▶ **TO DO**: Go through the lines below and repeat each one exactly, skipping pictures.

*** Opening of SUPPLIED MATERIAL ***

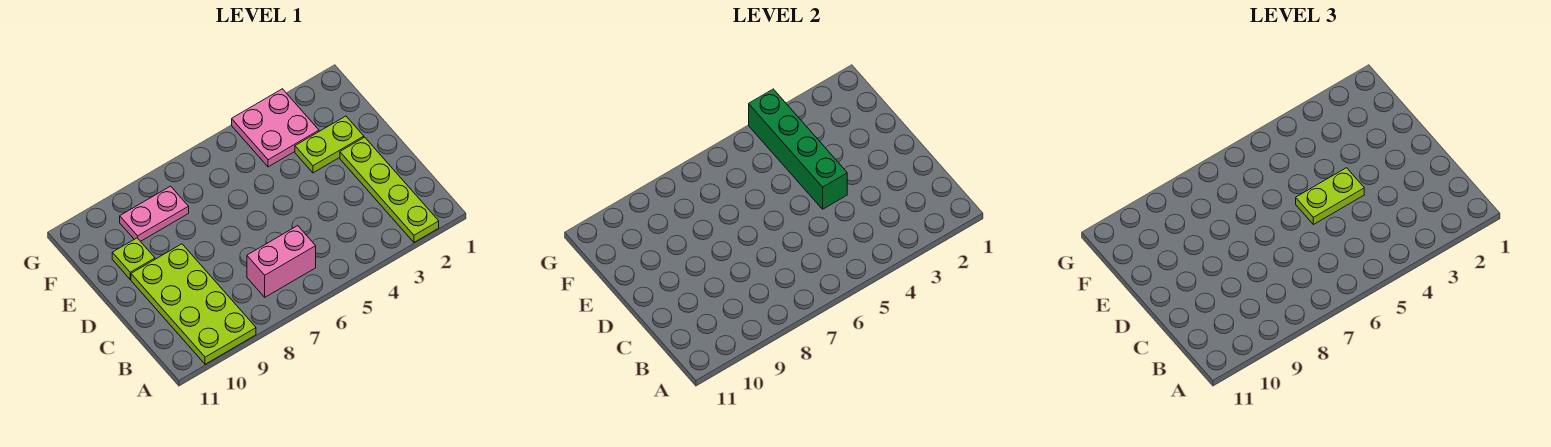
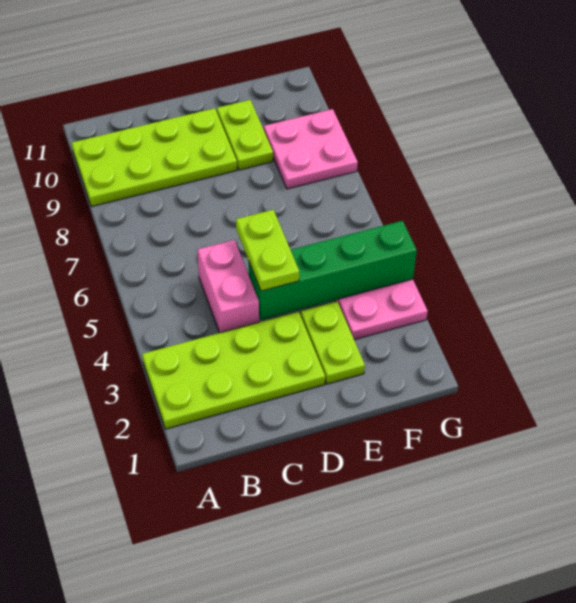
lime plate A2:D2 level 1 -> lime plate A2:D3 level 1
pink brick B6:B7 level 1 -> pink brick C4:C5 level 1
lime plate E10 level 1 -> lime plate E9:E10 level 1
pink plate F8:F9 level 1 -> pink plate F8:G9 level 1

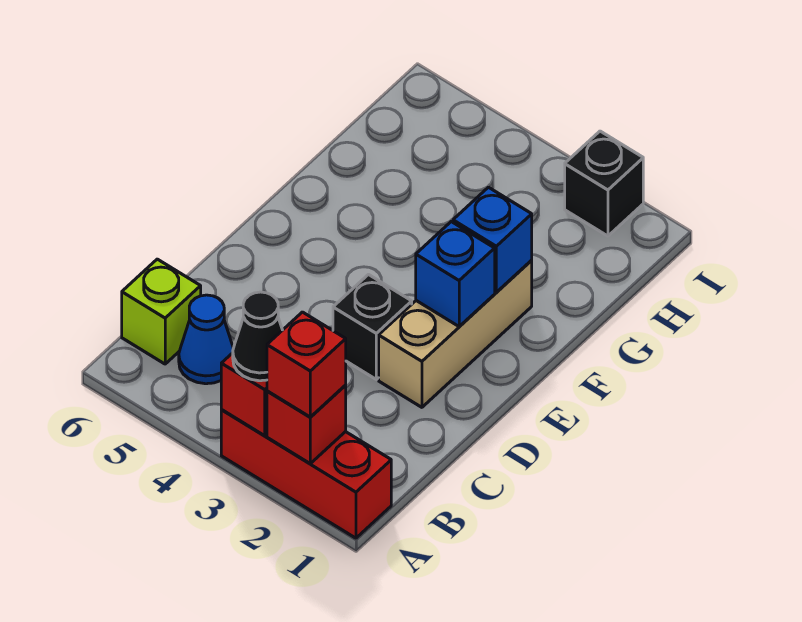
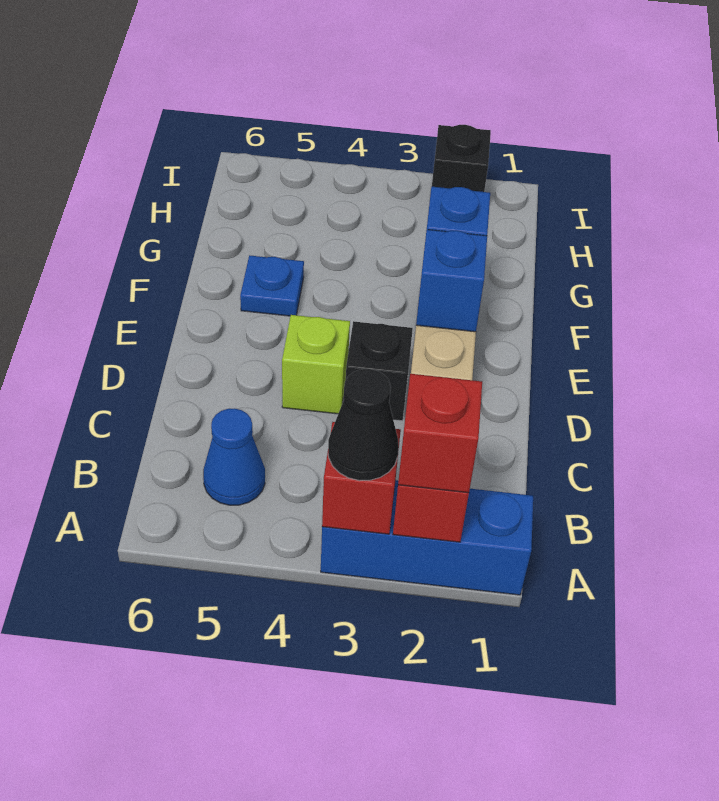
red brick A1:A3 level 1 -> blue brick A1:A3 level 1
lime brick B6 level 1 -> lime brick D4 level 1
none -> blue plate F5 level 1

*** Close of SUPPLIED MATERIAL ***

▶ **REPLY TO THE EXERCISE**:
lime plate A2:D2 level 1 -> lime plate A2:D3 level 1
pink brick B6:B7 level 1 -> pink brick C4:C5 level 1
lime plate E10 level 1 -> lime plate E9:E10 level 1
pink plate F8:F9 level 1 -> pink plate F8:G9 level 1

red brick A1:A3 level 1 -> blue brick A1:A3 level 1
lime brick B6 level 1 -> lime brick D4 level 1
none -> blue plate F5 level 1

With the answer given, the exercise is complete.